• **ASSIGNMENT**
Restate the records below exactly. Pictures are not part of the copy.

• **DATA PROVIDED**
========================================
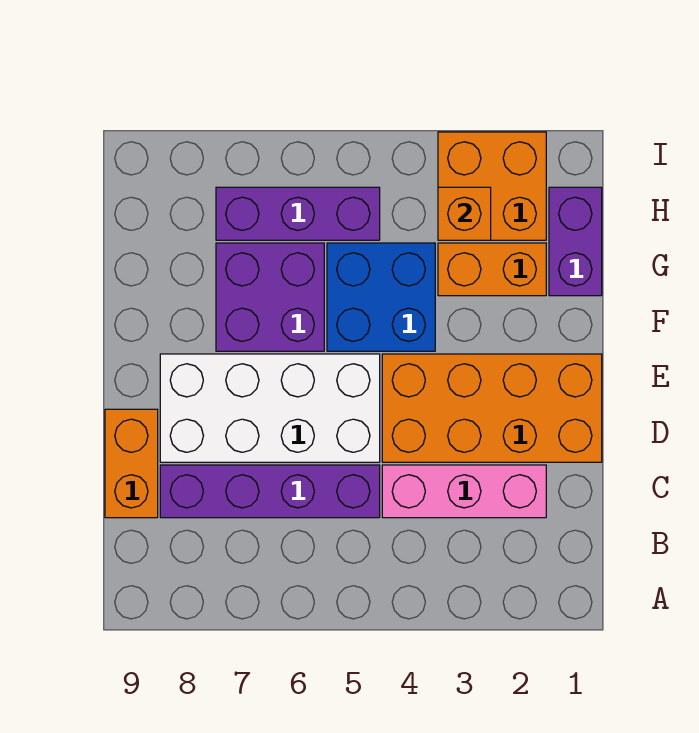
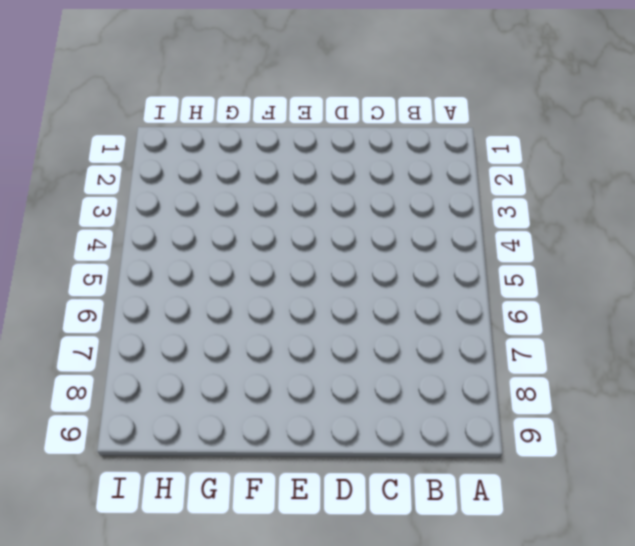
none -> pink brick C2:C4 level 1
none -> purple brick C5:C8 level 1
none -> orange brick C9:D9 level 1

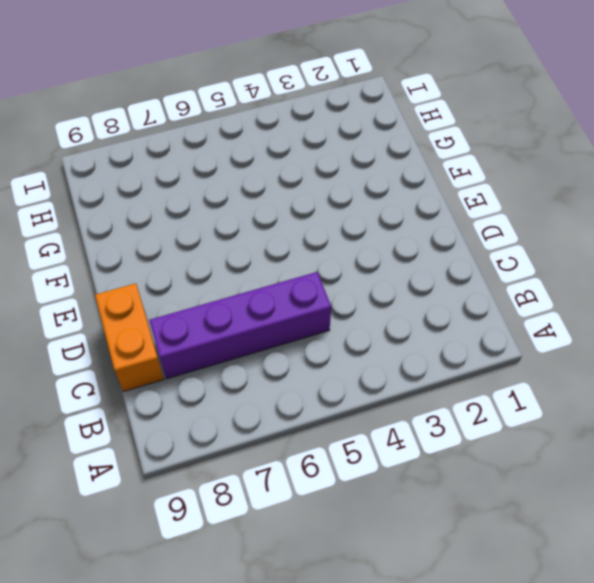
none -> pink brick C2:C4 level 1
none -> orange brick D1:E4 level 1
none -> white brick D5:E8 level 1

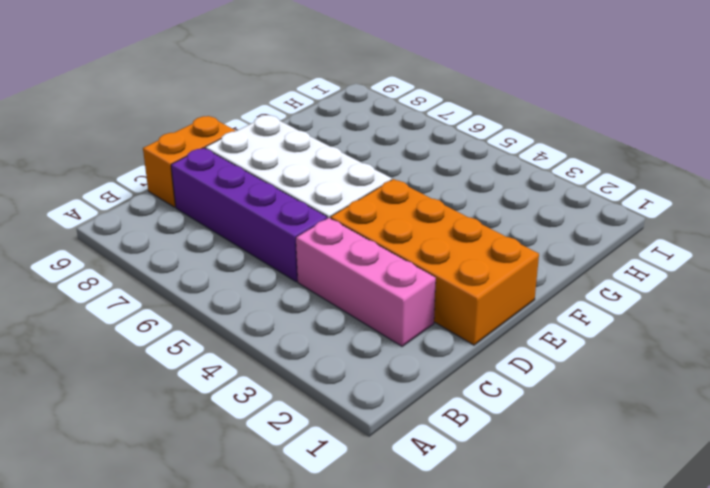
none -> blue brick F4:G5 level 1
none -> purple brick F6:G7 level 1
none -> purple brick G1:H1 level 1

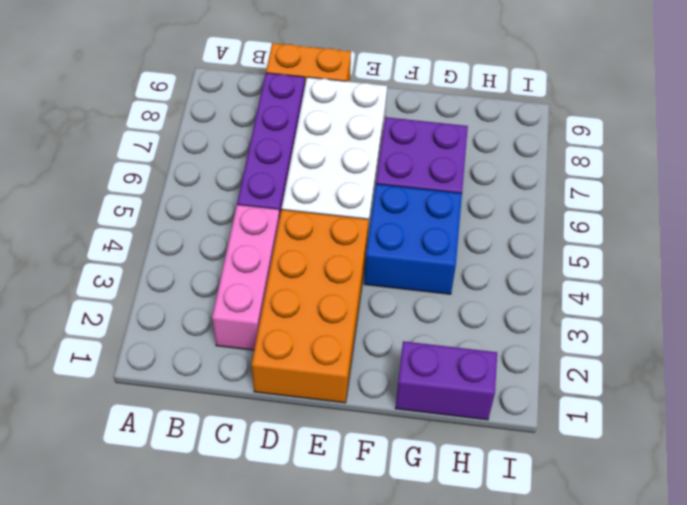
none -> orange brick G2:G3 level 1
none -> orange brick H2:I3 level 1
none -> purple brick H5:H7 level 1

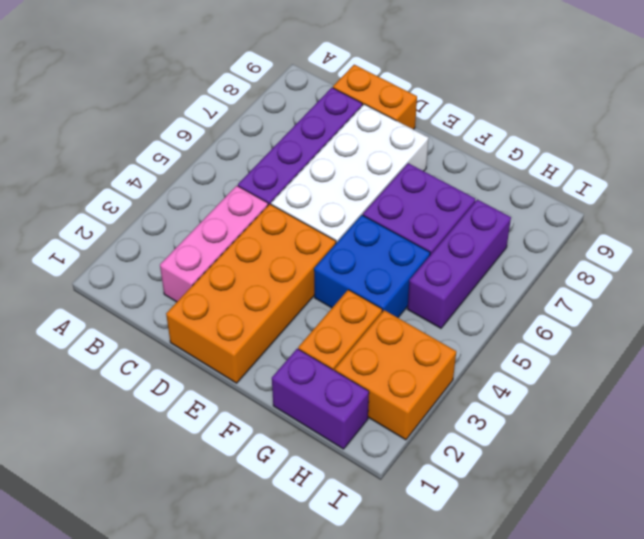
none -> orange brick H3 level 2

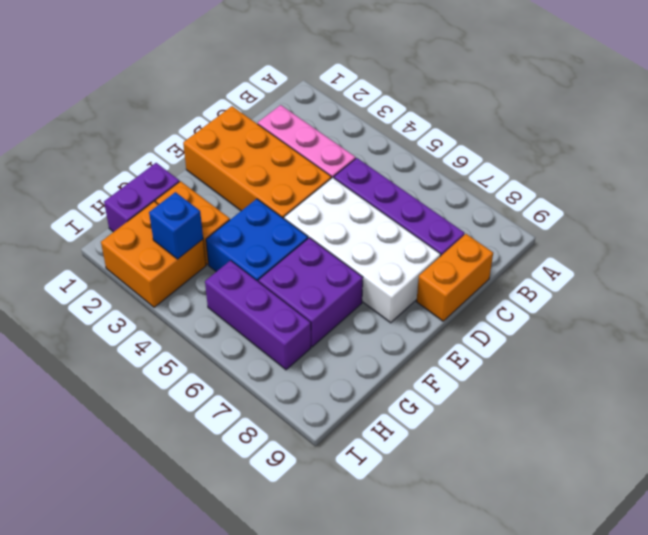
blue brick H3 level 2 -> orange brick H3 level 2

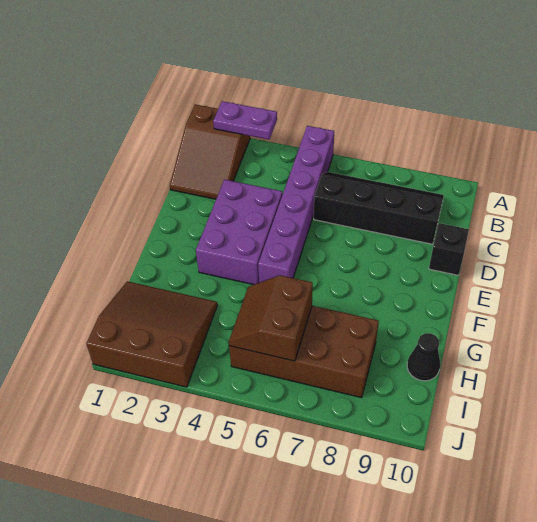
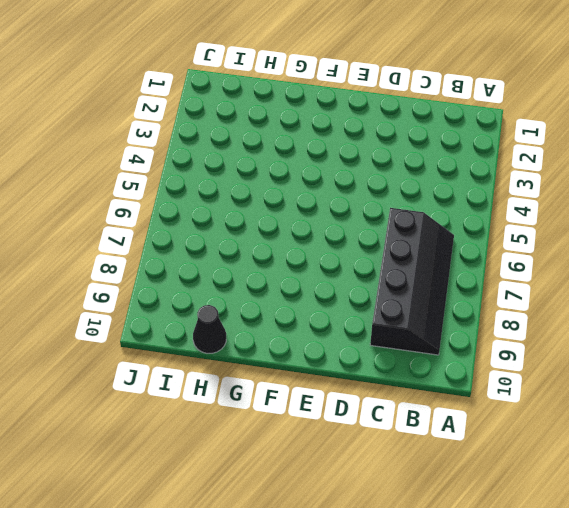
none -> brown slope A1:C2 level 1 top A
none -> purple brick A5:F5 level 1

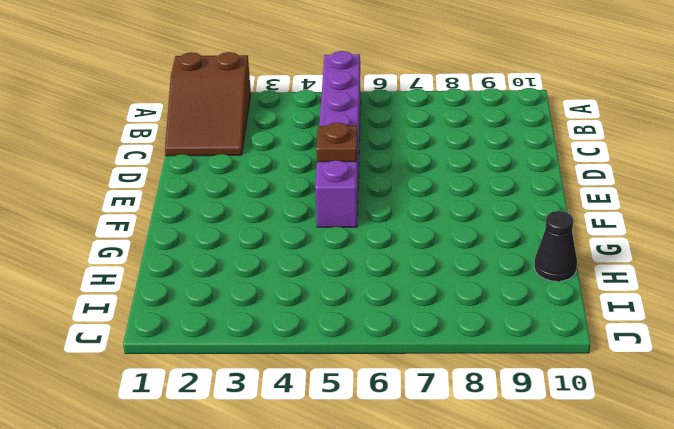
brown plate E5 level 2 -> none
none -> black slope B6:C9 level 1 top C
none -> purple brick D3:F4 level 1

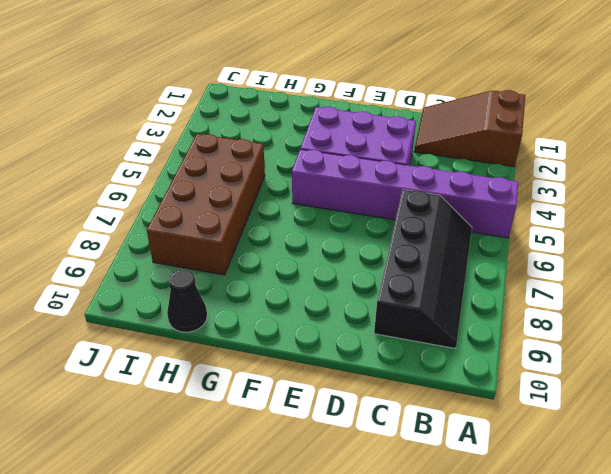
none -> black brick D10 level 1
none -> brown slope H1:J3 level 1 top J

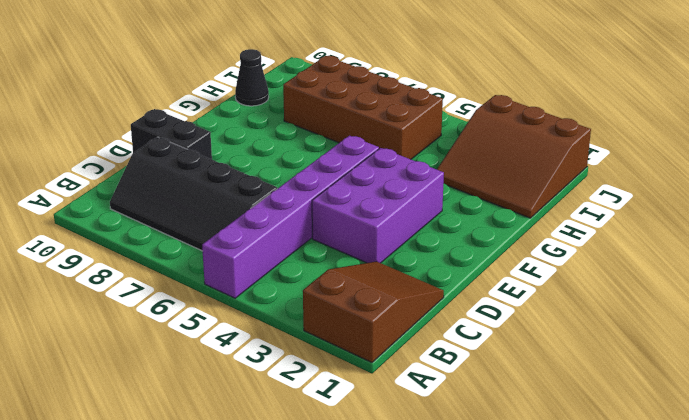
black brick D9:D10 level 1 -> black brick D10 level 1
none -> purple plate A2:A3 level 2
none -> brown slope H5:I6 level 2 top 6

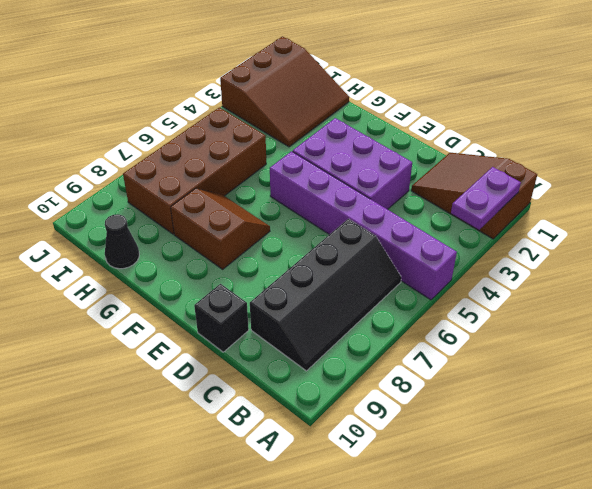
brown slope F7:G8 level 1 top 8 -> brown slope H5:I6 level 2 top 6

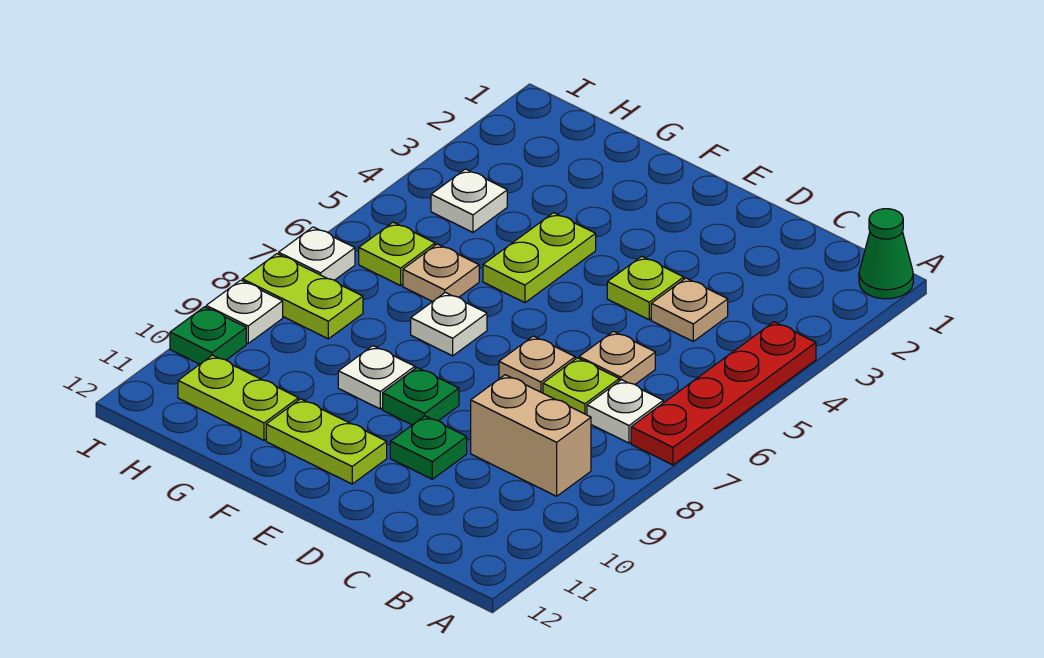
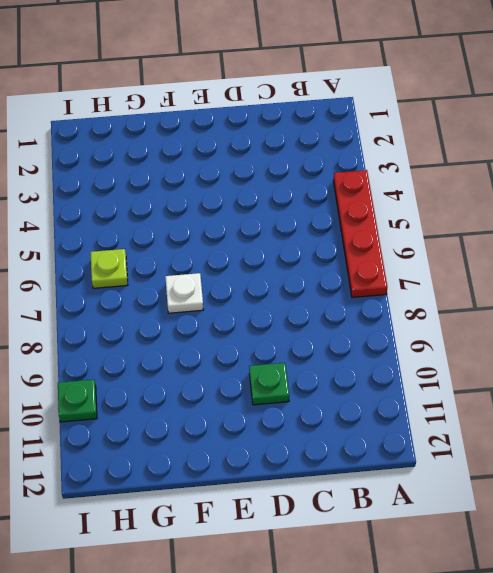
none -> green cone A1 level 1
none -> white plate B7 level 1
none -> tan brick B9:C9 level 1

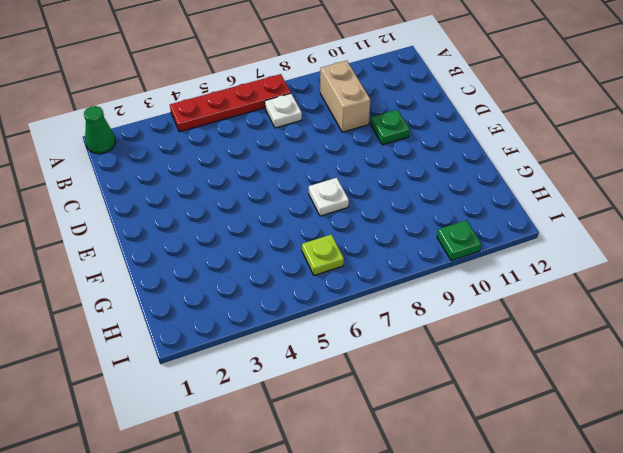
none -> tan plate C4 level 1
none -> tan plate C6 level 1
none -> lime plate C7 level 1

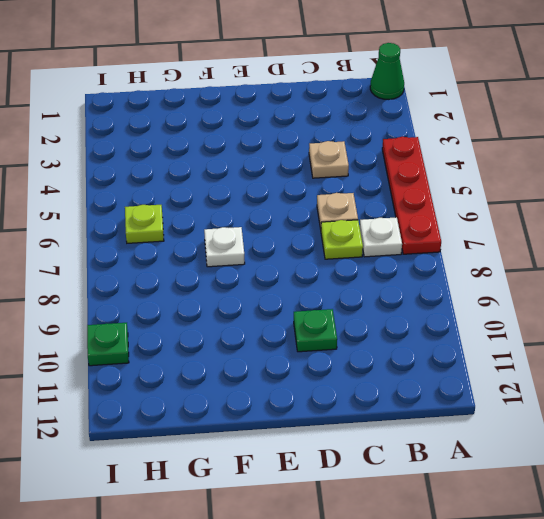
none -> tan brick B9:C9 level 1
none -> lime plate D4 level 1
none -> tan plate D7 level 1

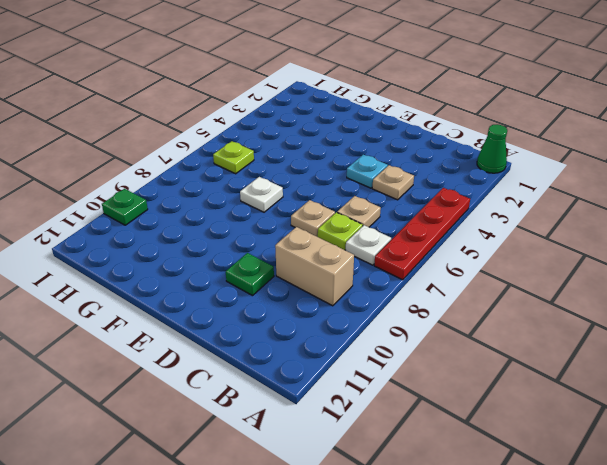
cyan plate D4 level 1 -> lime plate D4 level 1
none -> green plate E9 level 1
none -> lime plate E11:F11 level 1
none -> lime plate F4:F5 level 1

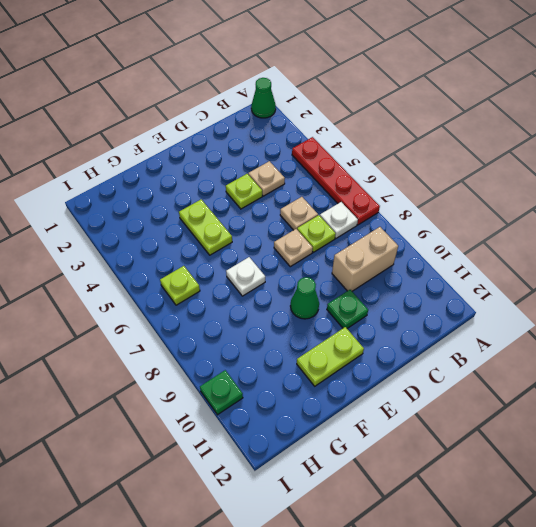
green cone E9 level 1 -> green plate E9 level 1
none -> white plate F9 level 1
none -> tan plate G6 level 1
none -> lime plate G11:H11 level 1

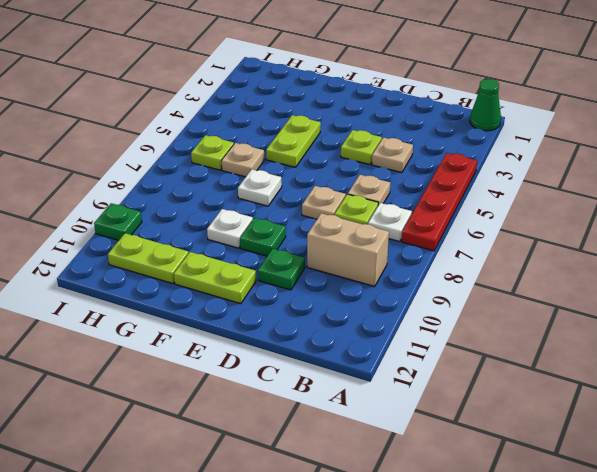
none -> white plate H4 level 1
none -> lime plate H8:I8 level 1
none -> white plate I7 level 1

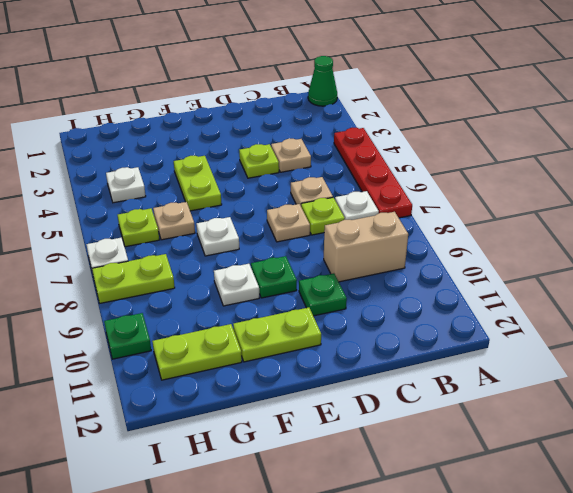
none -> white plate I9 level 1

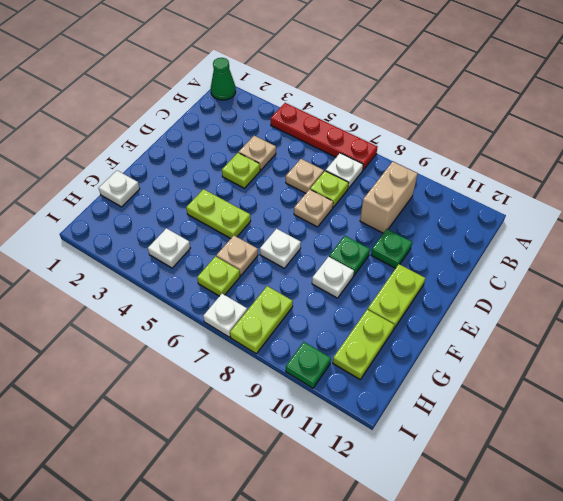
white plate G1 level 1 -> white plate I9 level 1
========================================
• **WRITTEN RESPONSE**
none -> pink brick C2:C4 level 1
none -> purple brick C5:C8 level 1
none -> orange brick C9:D9 level 1

none -> pink brick C2:C4 level 1
none -> orange brick D1:E4 level 1
none -> white brick D5:E8 level 1

none -> blue brick F4:G5 level 1
none -> purple brick F6:G7 level 1
none -> purple brick G1:H1 level 1

none -> orange brick G2:G3 level 1
none -> orange brick H2:I3 level 1
none -> purple brick H5:H7 level 1

none -> orange brick H3 level 2

blue brick H3 level 2 -> orange brick H3 level 2

none -> brown slope A1:C2 level 1 top A
none -> purple brick A5:F5 level 1

brown plate E5 level 2 -> none
none -> black slope B6:C9 level 1 top C
none -> purple brick D3:F4 level 1

none -> black brick D10 level 1
none -> brown slope H1:J3 level 1 top J

black brick D9:D10 level 1 -> black brick D10 level 1
none -> purple plate A2:A3 level 2
none -> brown slope H5:I6 level 2 top 6

brown slope F7:G8 level 1 top 8 -> brown slope H5:I6 level 2 top 6

none -> green cone A1 level 1
none -> white plate B7 level 1
none -> tan brick B9:C9 level 1

none -> tan plate C4 level 1
none -> tan plate C6 level 1
none -> lime plate C7 level 1

none -> tan brick B9:C9 level 1
none -> lime plate D4 level 1
none -> tan plate D7 level 1

cyan plate D4 level 1 -> lime plate D4 level 1
none -> green plate E9 level 1
none -> lime plate E11:F11 level 1
none -> lime plate F4:F5 level 1

green cone E9 level 1 -> green plate E9 level 1
none -> white plate F9 level 1
none -> tan plate G6 level 1
none -> lime plate G11:H11 level 1

none -> white plate H4 level 1
none -> lime plate H8:I8 level 1
none -> white plate I7 level 1

none -> white plate I9 level 1

white plate G1 level 1 -> white plate I9 level 1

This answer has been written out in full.